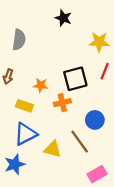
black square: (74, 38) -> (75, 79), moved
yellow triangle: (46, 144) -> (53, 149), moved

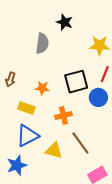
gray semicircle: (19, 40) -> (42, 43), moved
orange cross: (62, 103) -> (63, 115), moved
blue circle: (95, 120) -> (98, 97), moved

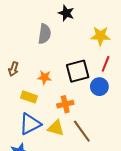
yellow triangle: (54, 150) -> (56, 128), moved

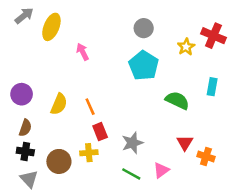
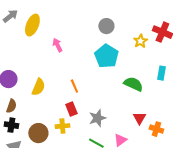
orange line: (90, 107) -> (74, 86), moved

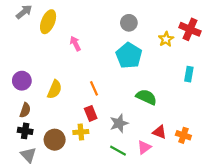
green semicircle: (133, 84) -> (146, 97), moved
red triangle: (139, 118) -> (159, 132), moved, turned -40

-.-.-

BRIEF
Each line in the data that holds the string "semicircle" should be found and copied.

COMPLETED EXERCISE
gray semicircle: (19, 40) -> (42, 43), moved
green semicircle: (133, 84) -> (146, 97), moved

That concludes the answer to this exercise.